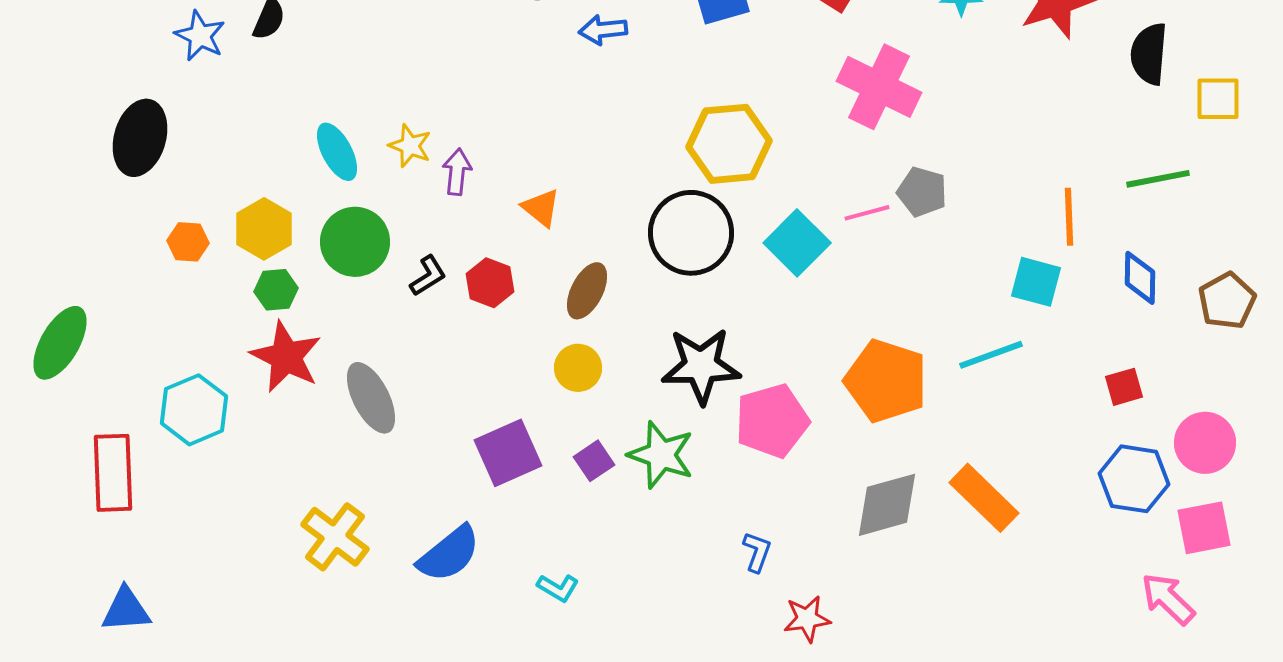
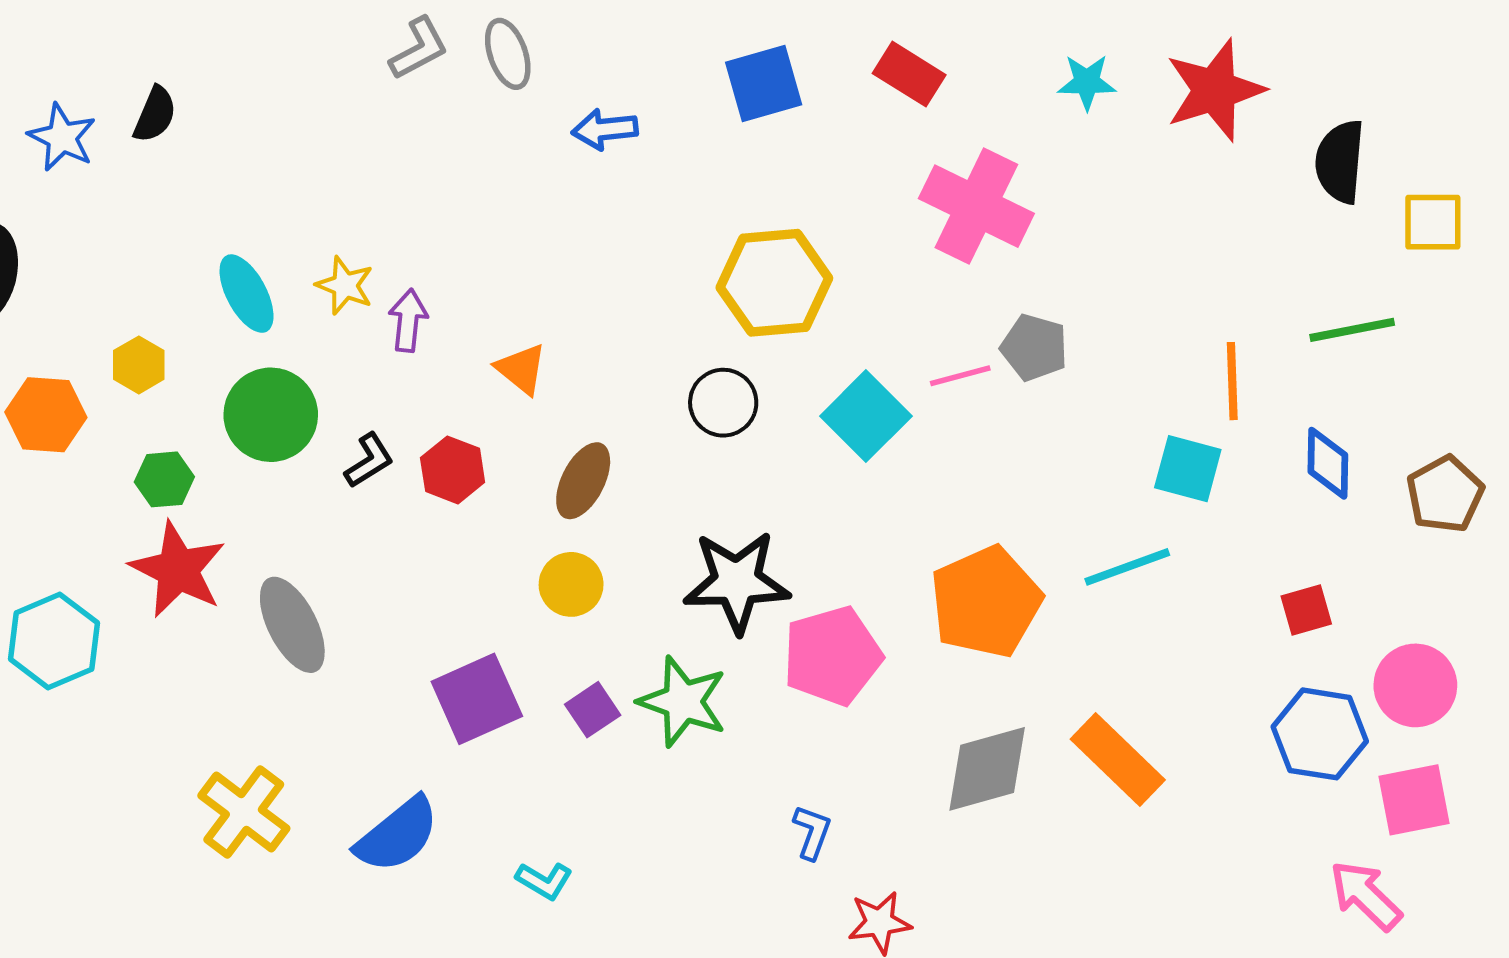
yellow hexagon: (264, 229) -> (139, 365), moved, size x0.7
black circle: (691, 233) -> (723, 403), size x0.6
orange hexagon: (188, 242) -> (46, 415), size x1.4
orange pentagon: (886, 381) -> (986, 602), turned 30

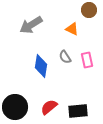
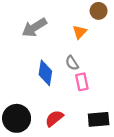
orange triangle: (72, 29) -> (80, 32), turned 48
pink rectangle: (87, 60) -> (82, 82), moved
black rectangle: (78, 111) -> (99, 119), moved

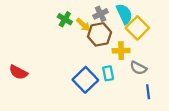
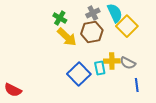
yellow arrow: (83, 25) -> (67, 37), moved, size x1.5
yellow cross: (121, 51) -> (112, 61), moved
red semicircle: (18, 72) -> (13, 90), moved

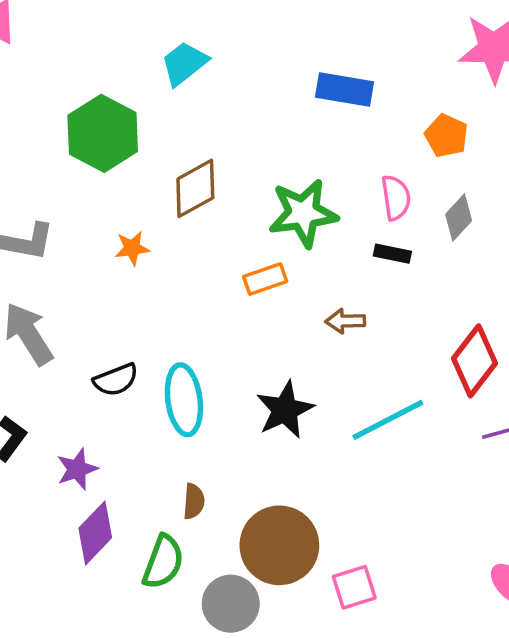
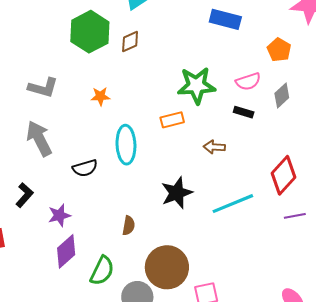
brown diamond: (195, 188) -> (130, 41), moved, size x0.7
pink semicircle: (396, 198) -> (248, 81), turned 75
cyan ellipse: (184, 400) -> (126, 145), moved
brown semicircle: (194, 501) -> (129, 226), moved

- Exercise goal -
Where does "size" appear in the records above? Copy every line that has it.

- Solution for this task -
yellow hexagon: (264, 229) -> (139, 365), moved, size x0.7
black circle: (691, 233) -> (723, 403), size x0.6
orange hexagon: (188, 242) -> (46, 415), size x1.4
yellow arrow: (83, 25) -> (67, 37), moved, size x1.5
brown diamond: (195, 188) -> (130, 41), moved, size x0.7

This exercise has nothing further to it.